▶ WHAT THE TASK REQUIRES
In the entries that follow, find the word "white" and report each line it is on.

▶ INPUT FOR THIS TASK
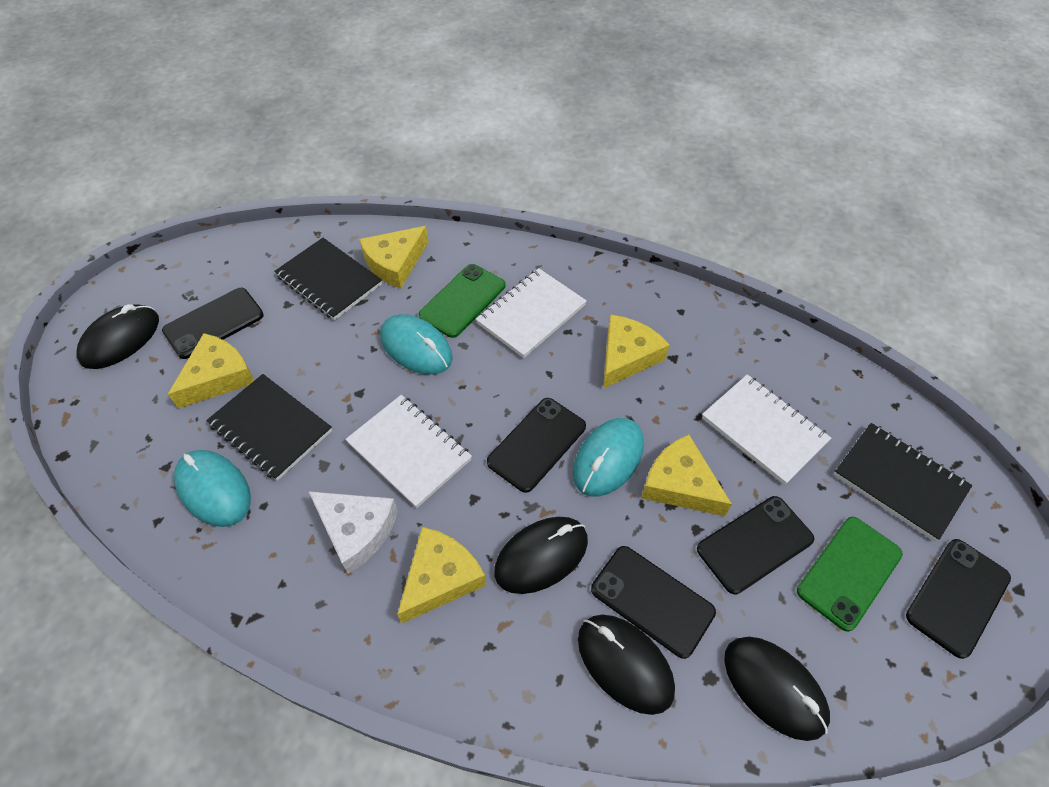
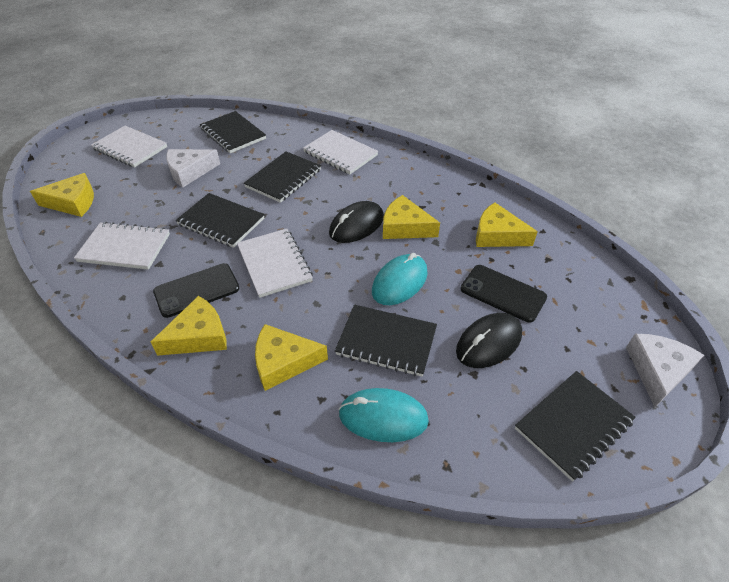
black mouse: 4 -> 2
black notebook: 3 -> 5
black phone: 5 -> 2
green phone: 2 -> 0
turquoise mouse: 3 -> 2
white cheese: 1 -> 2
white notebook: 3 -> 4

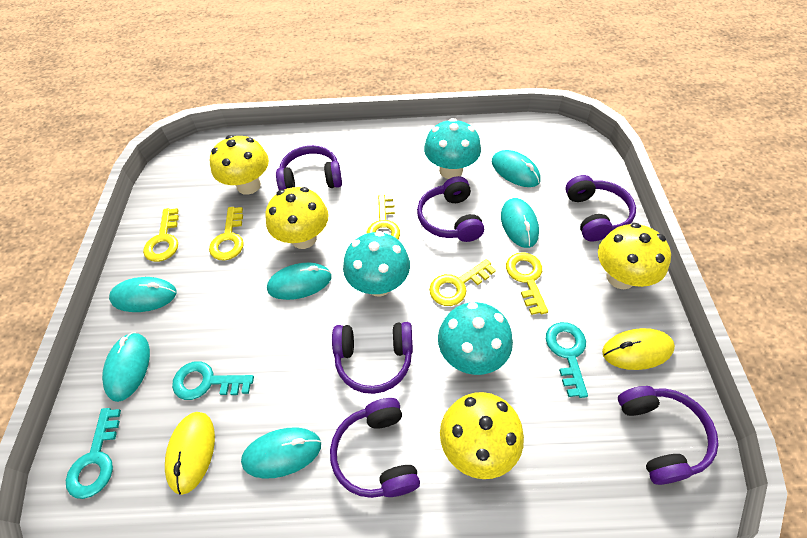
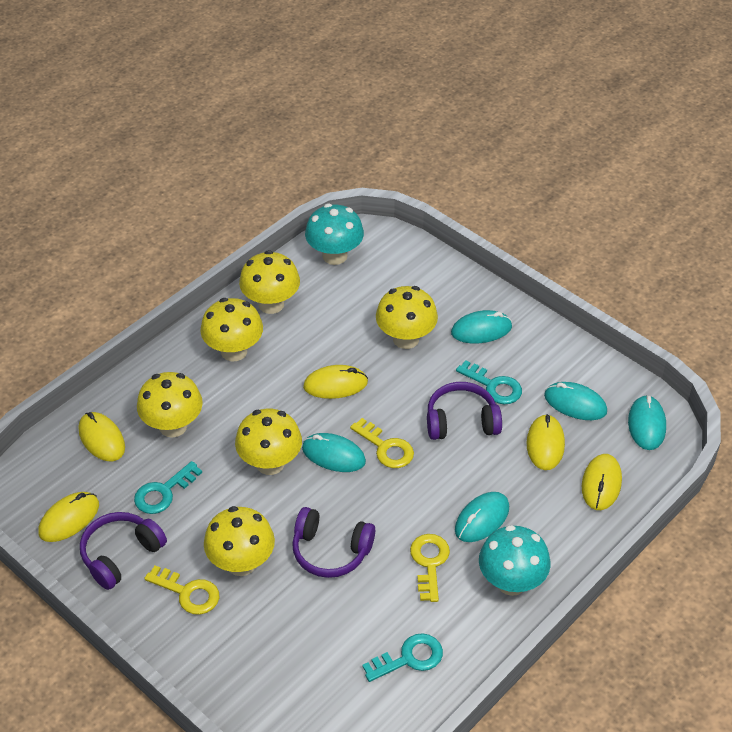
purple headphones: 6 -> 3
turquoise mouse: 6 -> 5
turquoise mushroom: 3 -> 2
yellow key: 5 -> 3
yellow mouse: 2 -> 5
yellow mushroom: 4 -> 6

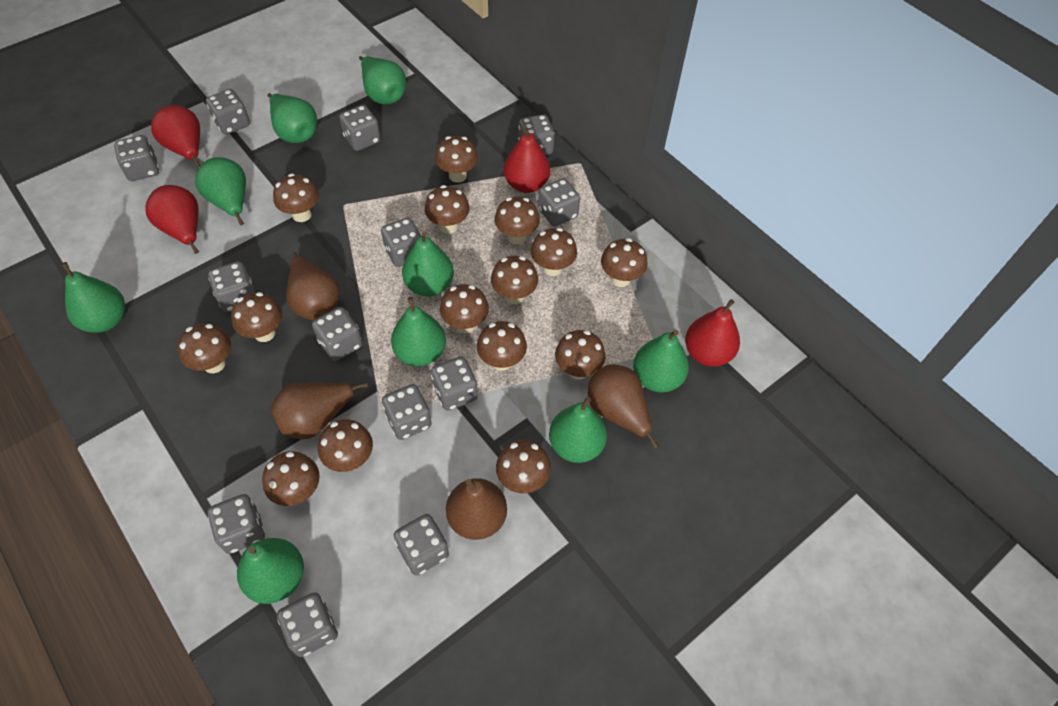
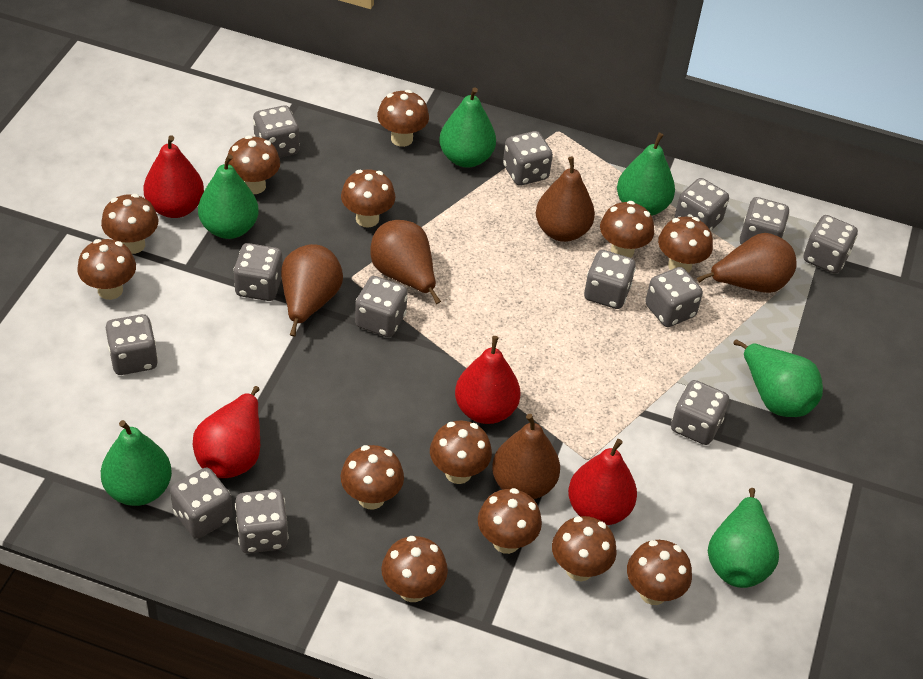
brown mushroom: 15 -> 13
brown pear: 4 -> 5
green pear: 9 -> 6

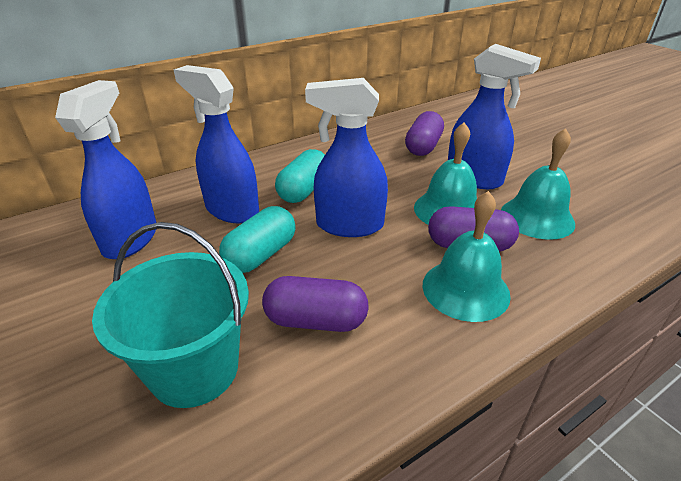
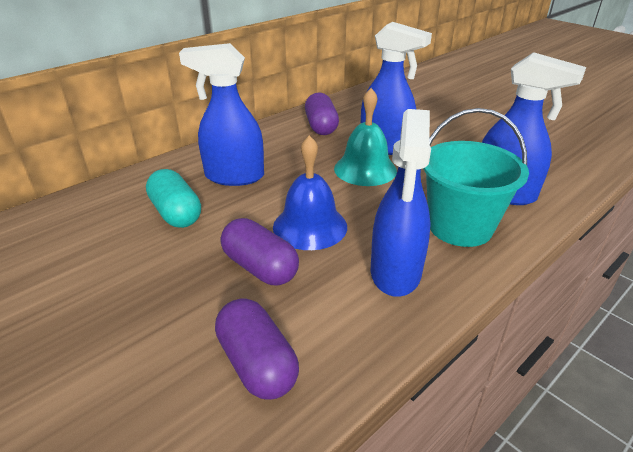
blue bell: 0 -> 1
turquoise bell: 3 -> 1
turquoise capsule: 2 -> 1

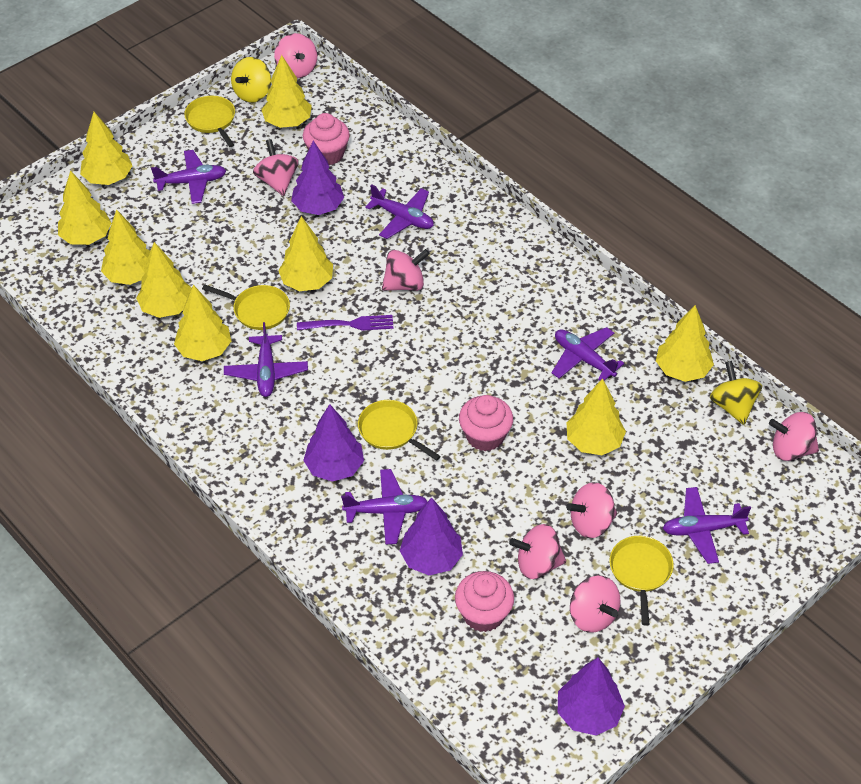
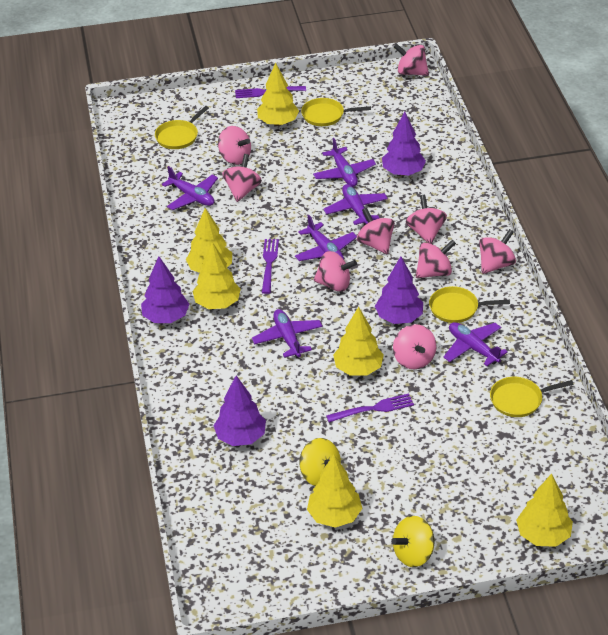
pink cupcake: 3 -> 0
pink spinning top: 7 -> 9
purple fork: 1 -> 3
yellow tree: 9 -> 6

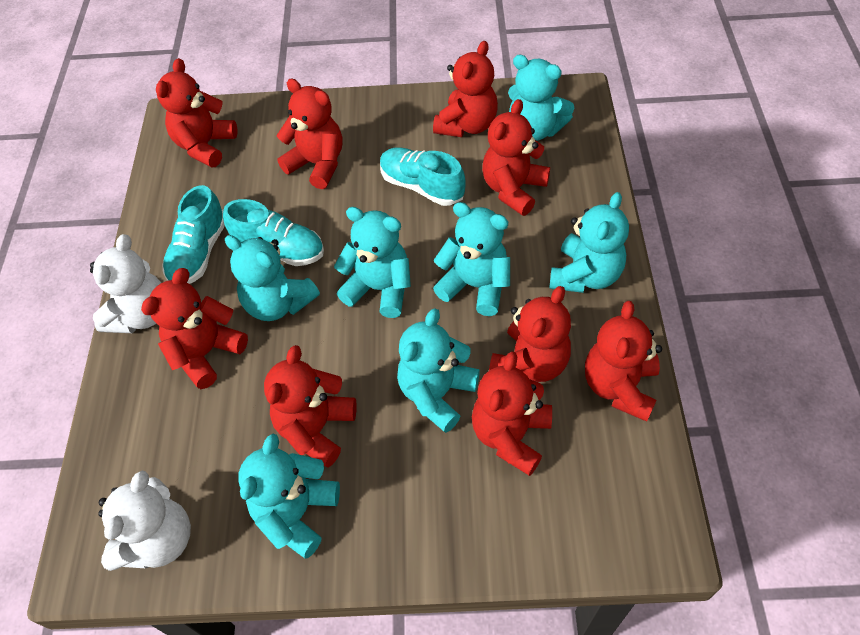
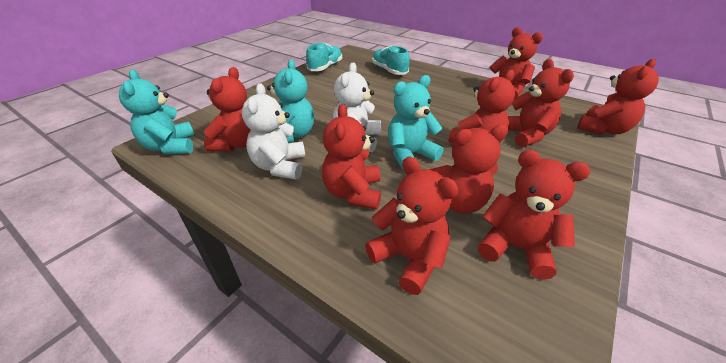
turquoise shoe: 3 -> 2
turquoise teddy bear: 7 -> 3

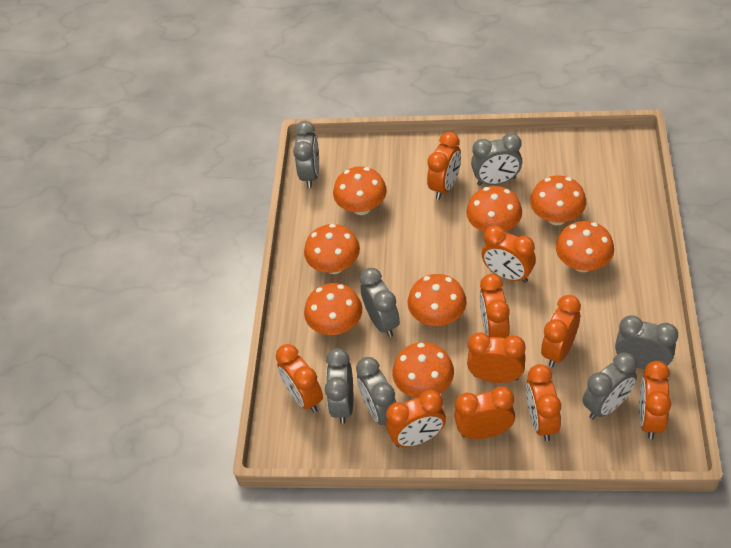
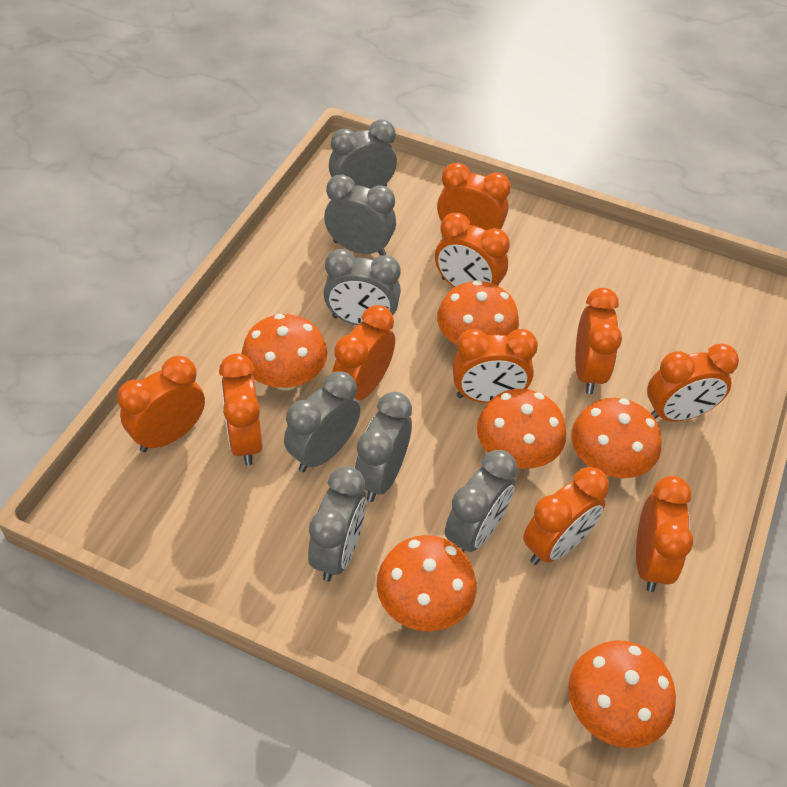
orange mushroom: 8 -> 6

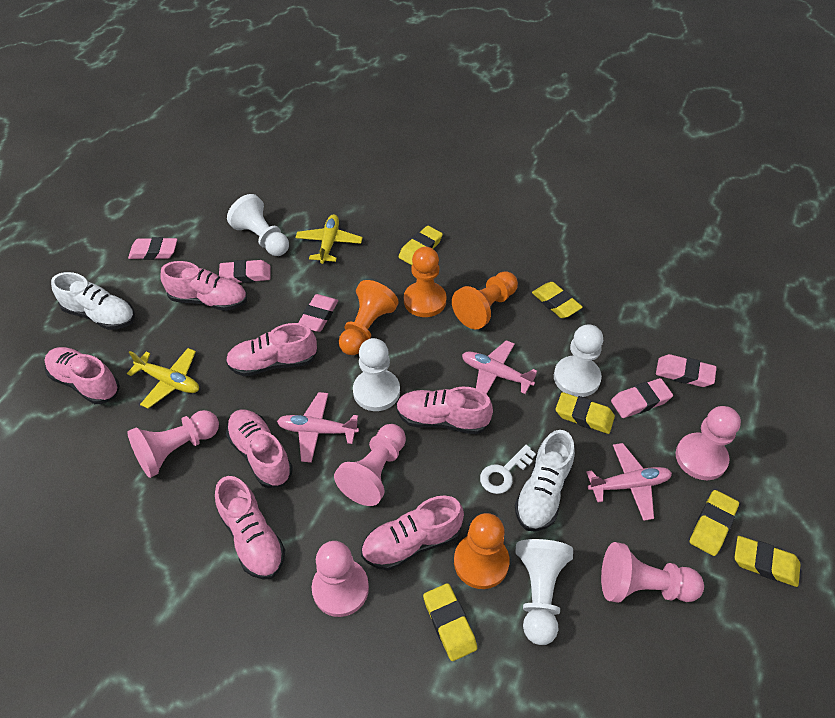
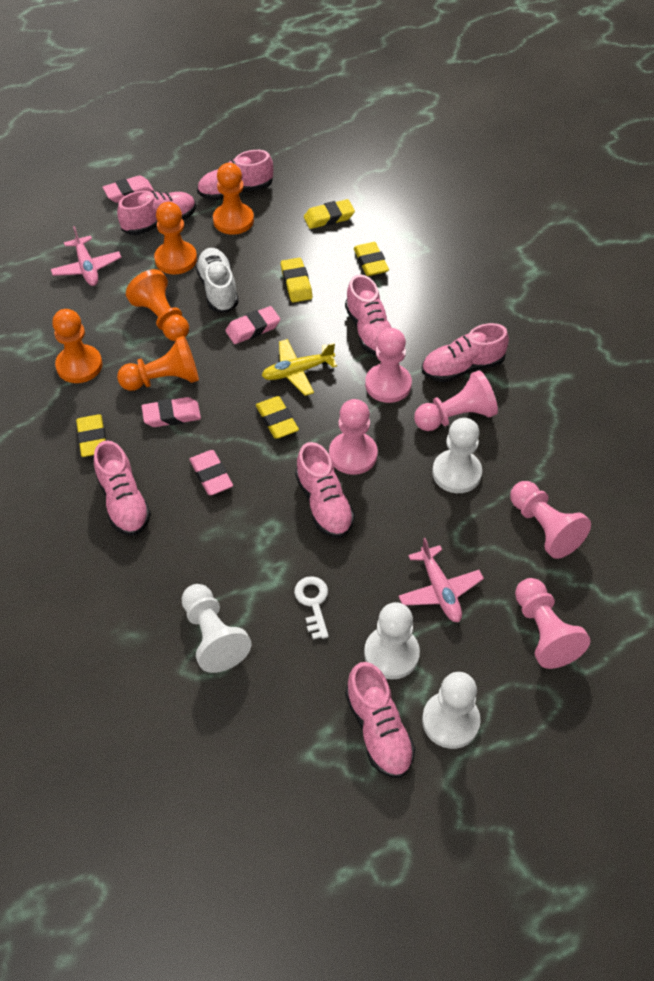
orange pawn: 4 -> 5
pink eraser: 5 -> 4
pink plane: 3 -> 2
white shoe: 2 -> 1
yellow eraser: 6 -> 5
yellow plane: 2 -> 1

▶ ANSWER BOX
white cheese: 1 -> 2
white notebook: 3 -> 4
white shoe: 2 -> 1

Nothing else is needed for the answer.